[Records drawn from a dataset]
● ● ● ● ● ● ●
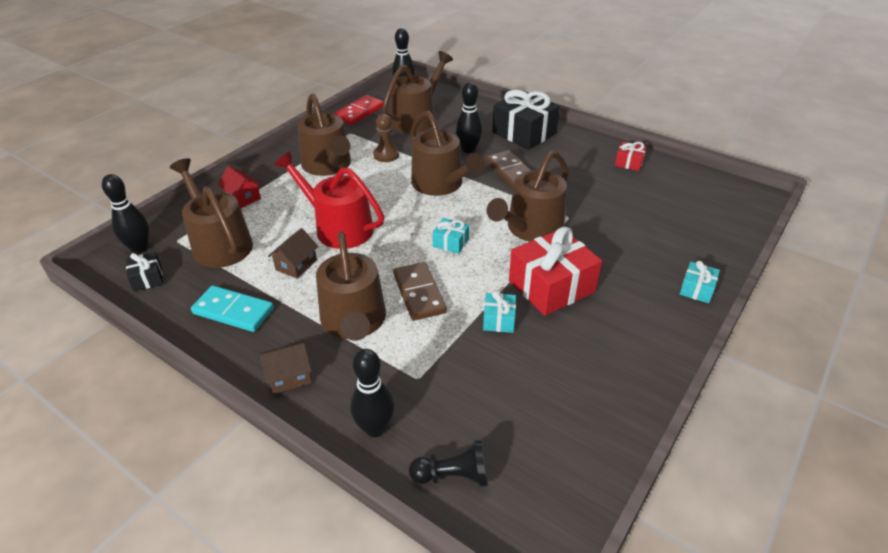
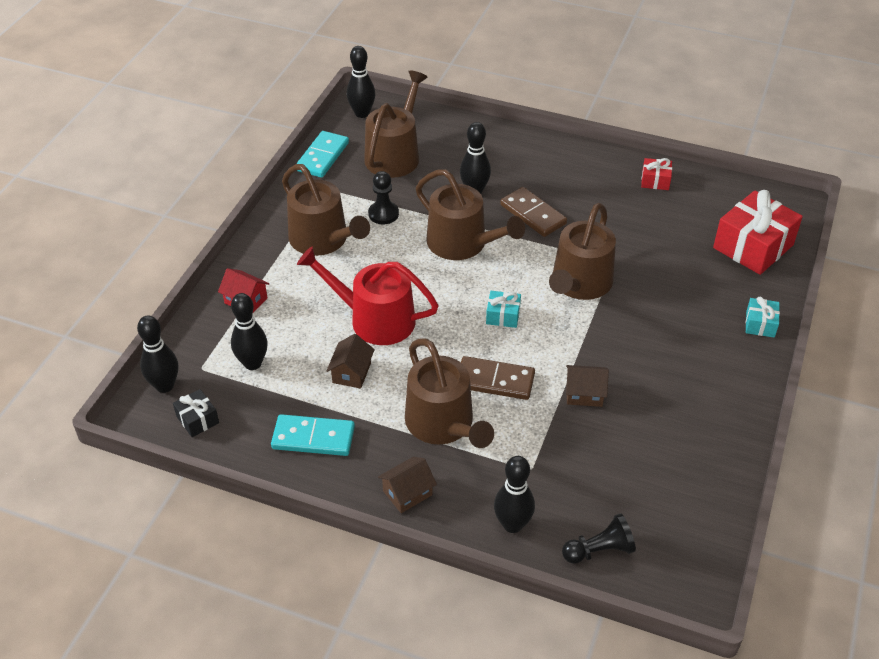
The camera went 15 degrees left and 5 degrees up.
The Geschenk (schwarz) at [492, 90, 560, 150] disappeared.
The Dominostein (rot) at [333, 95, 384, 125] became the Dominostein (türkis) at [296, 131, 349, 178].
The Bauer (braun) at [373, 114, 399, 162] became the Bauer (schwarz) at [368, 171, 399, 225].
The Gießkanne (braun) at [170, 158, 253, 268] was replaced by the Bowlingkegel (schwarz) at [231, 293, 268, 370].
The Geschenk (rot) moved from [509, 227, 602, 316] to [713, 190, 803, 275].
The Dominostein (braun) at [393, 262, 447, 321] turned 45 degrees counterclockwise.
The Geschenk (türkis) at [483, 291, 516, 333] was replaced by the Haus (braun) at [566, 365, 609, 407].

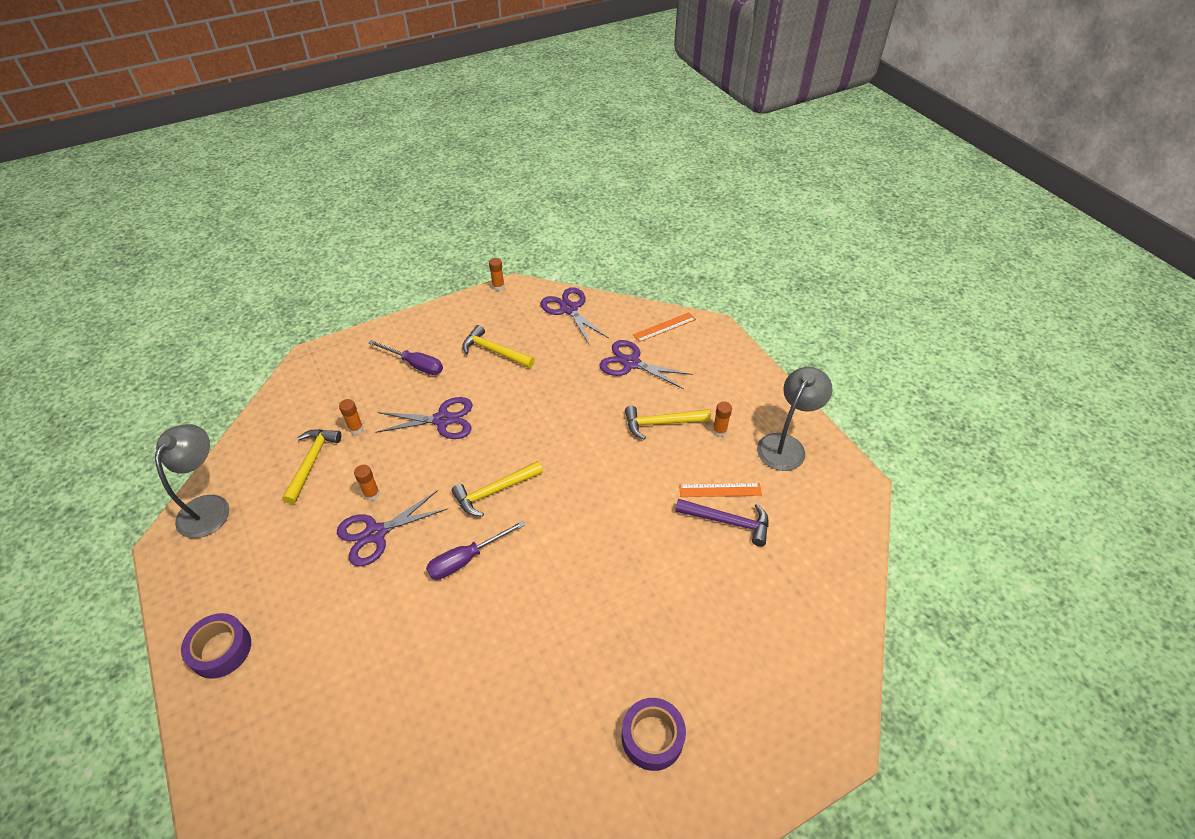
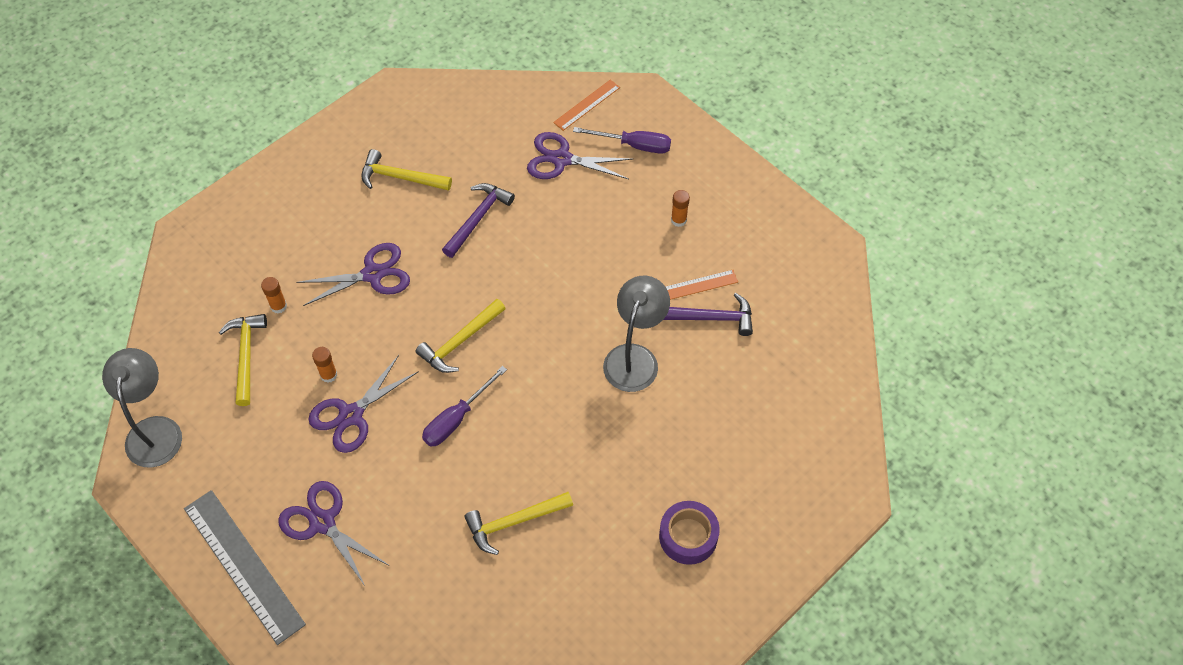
The camera went 15 degrees left and 10 degrees up.
The Klebestift (orange) at [489, 258, 505, 290] disappeared.
The Schere (lila) moved from [540, 287, 608, 346] to [278, 481, 390, 586].
The Schraubenzieher (lila) moved from [369, 340, 443, 375] to [573, 127, 671, 154].
The Lampe (grau) moved from [757, 367, 833, 471] to [603, 276, 670, 392].
The Hammer (gelb) moved from [625, 406, 711, 440] to [465, 492, 573, 555].
The Klebeband (lila) at [181, 613, 251, 679] was replaced by the Lineal (grau) at [184, 490, 306, 645].
The Hammer (lila) at [442, 183, 515, 258] appeared.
● ● ● ● ● ● ●
> [Exercise]: All of the data above needs to be retyped exactly, with the pictures removed.

> [Solution for this exercise]:
The camera went 15 degrees left and 5 degrees up.
The Geschenk (schwarz) at [492, 90, 560, 150] disappeared.
The Dominostein (rot) at [333, 95, 384, 125] became the Dominostein (türkis) at [296, 131, 349, 178].
The Bauer (braun) at [373, 114, 399, 162] became the Bauer (schwarz) at [368, 171, 399, 225].
The Gießkanne (braun) at [170, 158, 253, 268] was replaced by the Bowlingkegel (schwarz) at [231, 293, 268, 370].
The Geschenk (rot) moved from [509, 227, 602, 316] to [713, 190, 803, 275].
The Dominostein (braun) at [393, 262, 447, 321] turned 45 degrees counterclockwise.
The Geschenk (türkis) at [483, 291, 516, 333] was replaced by the Haus (braun) at [566, 365, 609, 407].

The camera went 15 degrees left and 10 degrees up.
The Klebestift (orange) at [489, 258, 505, 290] disappeared.
The Schere (lila) moved from [540, 287, 608, 346] to [278, 481, 390, 586].
The Schraubenzieher (lila) moved from [369, 340, 443, 375] to [573, 127, 671, 154].
The Lampe (grau) moved from [757, 367, 833, 471] to [603, 276, 670, 392].
The Hammer (gelb) moved from [625, 406, 711, 440] to [465, 492, 573, 555].
The Klebeband (lila) at [181, 613, 251, 679] was replaced by the Lineal (grau) at [184, 490, 306, 645].
The Hammer (lila) at [442, 183, 515, 258] appeared.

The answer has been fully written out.